**Exercise:** When you reach the line containing "(266, 218) = (336, 366): red cupcake -> none" in the entries below, begin reproducing lines exactly, and stop once the line containing "(329, 173) = (257, 270): yellow" is done.

**Task material:**
◇ ◇ ◇ ◇ ◇

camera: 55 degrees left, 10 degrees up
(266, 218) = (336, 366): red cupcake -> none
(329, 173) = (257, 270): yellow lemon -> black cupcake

◇ ◇ ◇ ◇ ◇

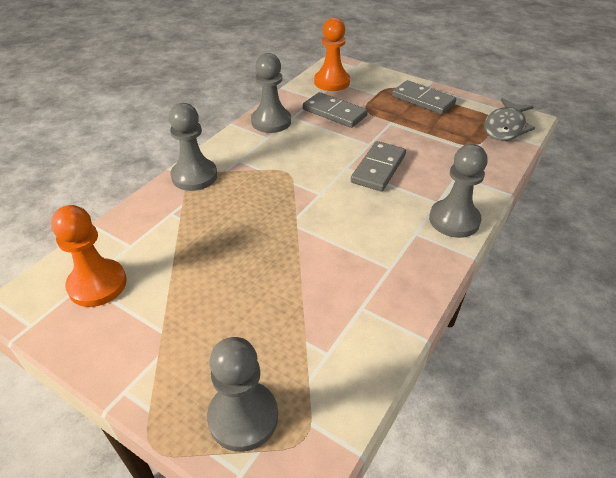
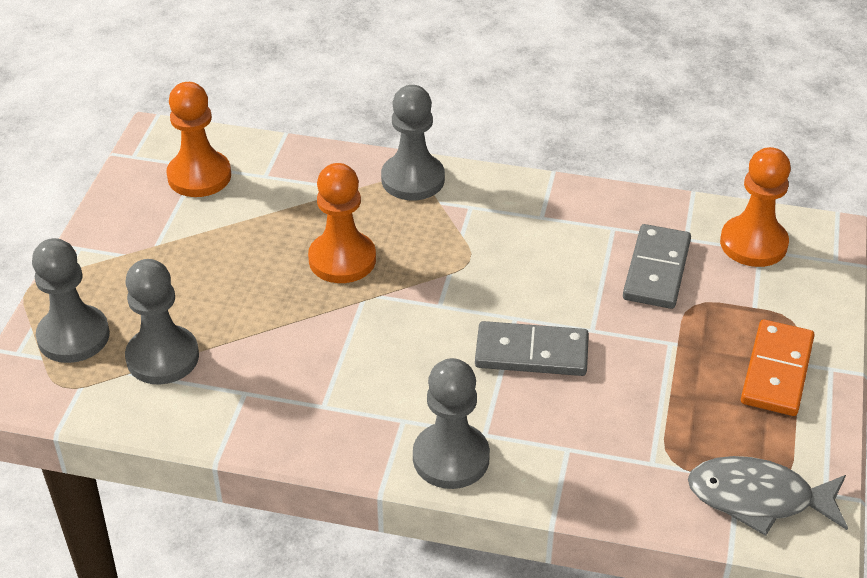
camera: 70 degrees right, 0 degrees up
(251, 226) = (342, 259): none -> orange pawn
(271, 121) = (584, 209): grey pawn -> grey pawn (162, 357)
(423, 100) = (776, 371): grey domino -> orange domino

◇ ◇ ◇ ◇ ◇

**Reply:**
(266, 218) = (336, 366): red cupcake -> none
(329, 173) = (257, 270): yellow lemon -> black cupcake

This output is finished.